> **PROBLEM DETAILS**:
Wherever a line of the listing holds the string "brown", copy that line.

> **RECORDED INFORMATION**:
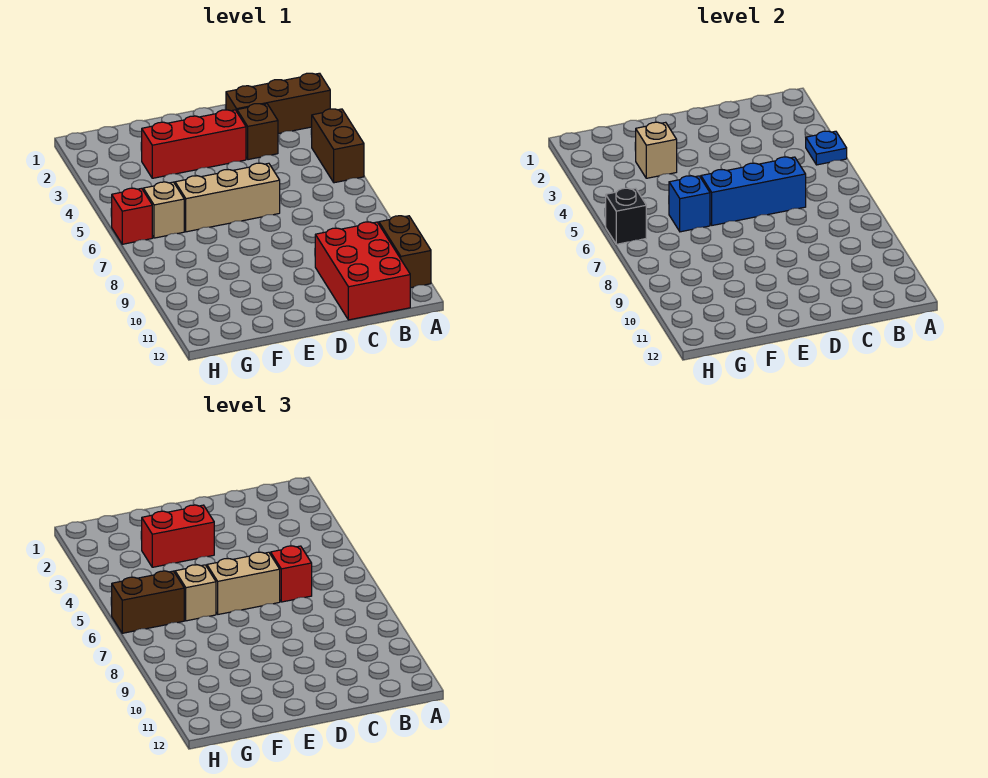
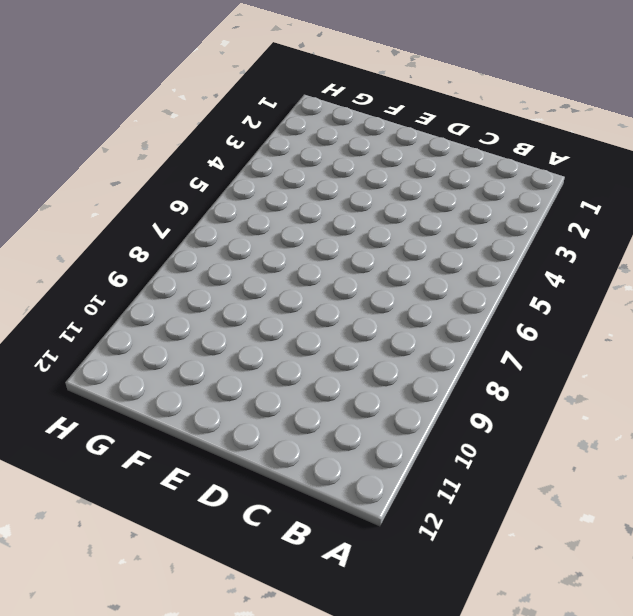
none -> brown brick A2:C2 level 1
none -> brown brick A4:A5 level 1
none -> brown brick A10:A11 level 1

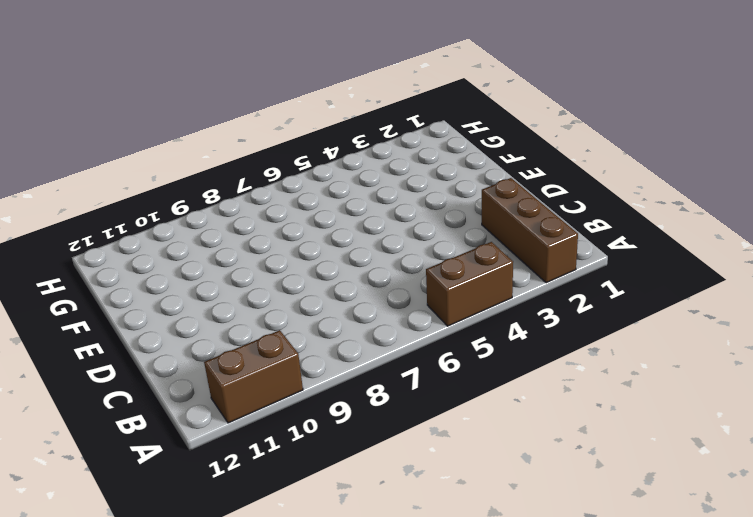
none -> red brick B10:C12 level 1
none -> brown brick C3 level 1
none -> red brick D3:F3 level 1

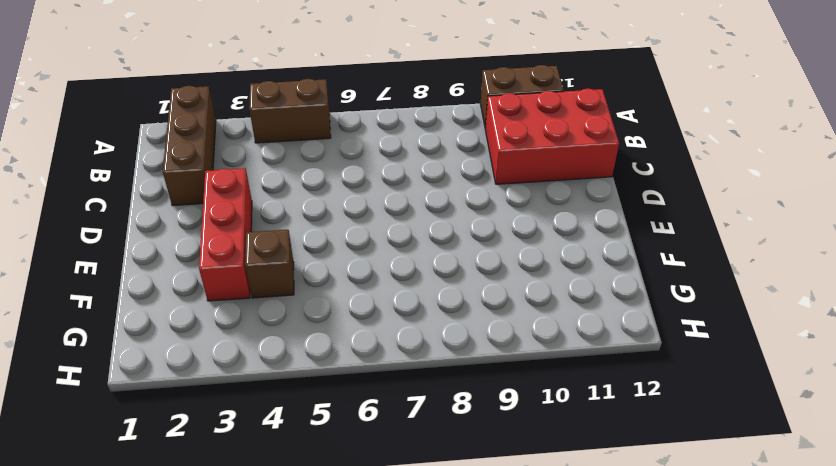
brown brick F4 level 1 -> brown brick C3 level 1
none -> tan brick D6:F6 level 1
none -> tan brick G6 level 1
none -> red brick H6 level 1

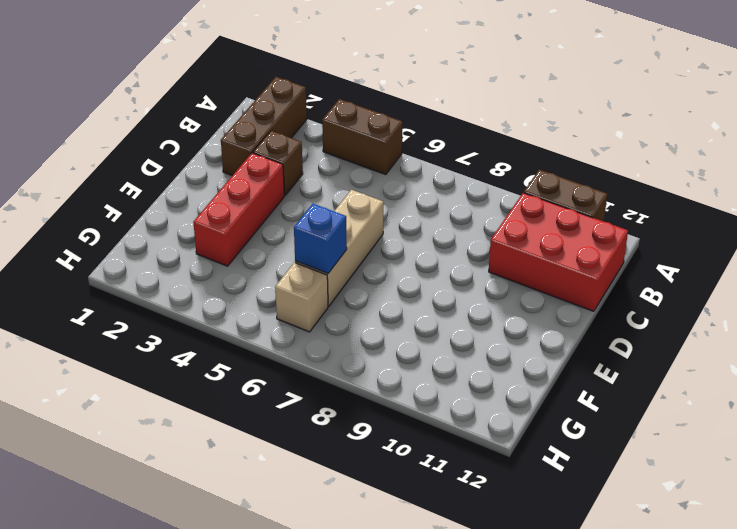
none -> red brick H6 level 1
none -> blue plate A4 level 2
none -> blue brick C6:E6 level 2

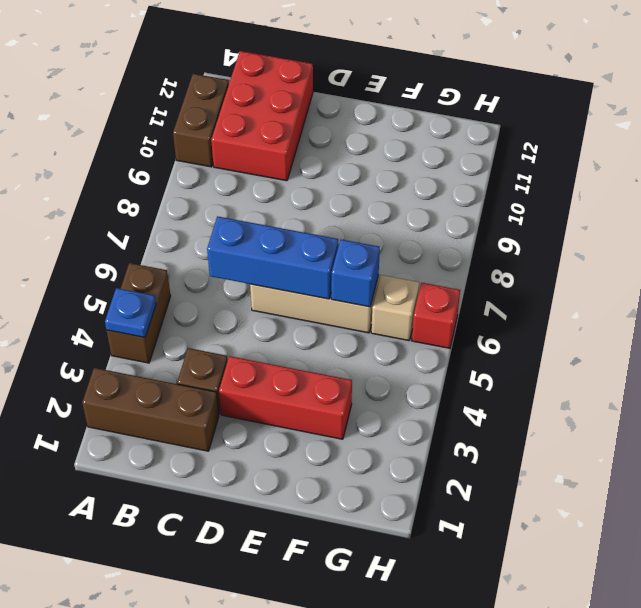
none -> tan brick F3 level 2
none -> black brick H6 level 2
none -> red brick C6 level 3

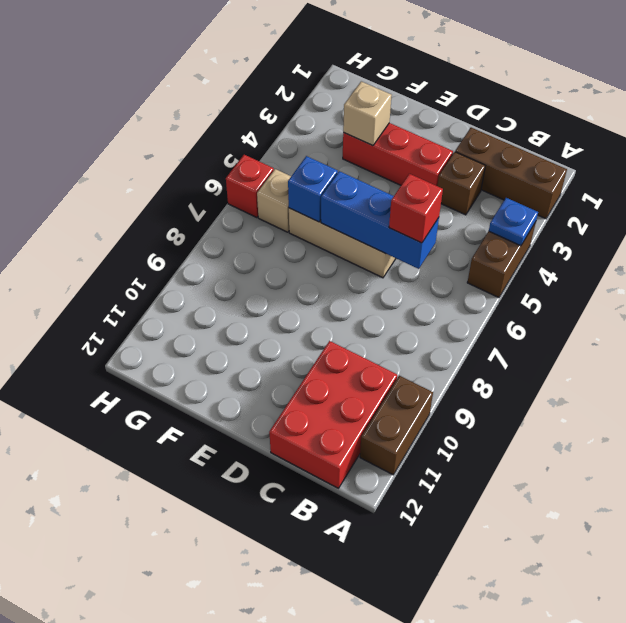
none -> black brick H6 level 2
none -> tan brick D6:E6 level 3
none -> red brick E3:F3 level 3

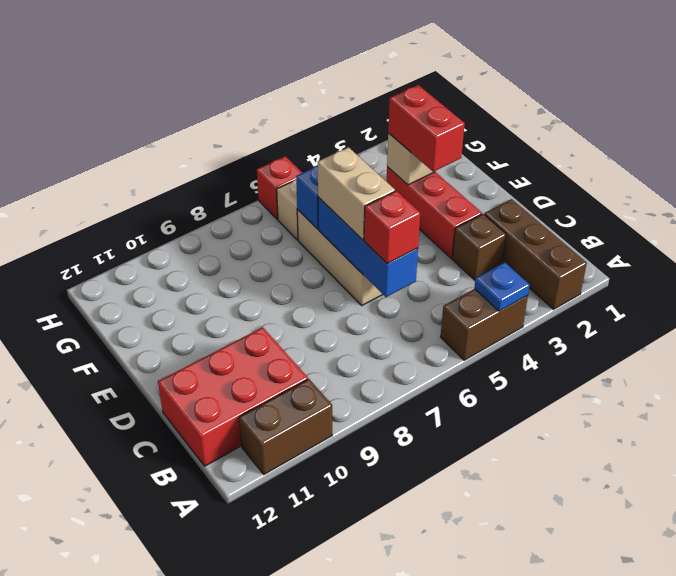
none -> black brick H6 level 2
none -> tan brick F6 level 3
none -> brown brick G6:H6 level 3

> **WRITTEN SOLUTION**:
none -> brown brick A2:C2 level 1
none -> brown brick A4:A5 level 1
none -> brown brick A10:A11 level 1
none -> brown brick C3 level 1
brown brick F4 level 1 -> brown brick C3 level 1
none -> brown brick G6:H6 level 3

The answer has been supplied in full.